- [TASK BRIEF] Reproduce the records below word for word.

BEGIN THE DATA

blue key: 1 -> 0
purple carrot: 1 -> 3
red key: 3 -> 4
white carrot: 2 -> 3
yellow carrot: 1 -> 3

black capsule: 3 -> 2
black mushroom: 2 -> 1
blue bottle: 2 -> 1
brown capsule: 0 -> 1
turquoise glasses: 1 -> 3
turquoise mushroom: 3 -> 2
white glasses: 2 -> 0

END THE DATA

- [SOLUTION]
blue key: 1 -> 0
purple carrot: 1 -> 3
red key: 3 -> 4
white carrot: 2 -> 3
yellow carrot: 1 -> 3

black capsule: 3 -> 2
black mushroom: 2 -> 1
blue bottle: 2 -> 1
brown capsule: 0 -> 1
turquoise glasses: 1 -> 3
turquoise mushroom: 3 -> 2
white glasses: 2 -> 0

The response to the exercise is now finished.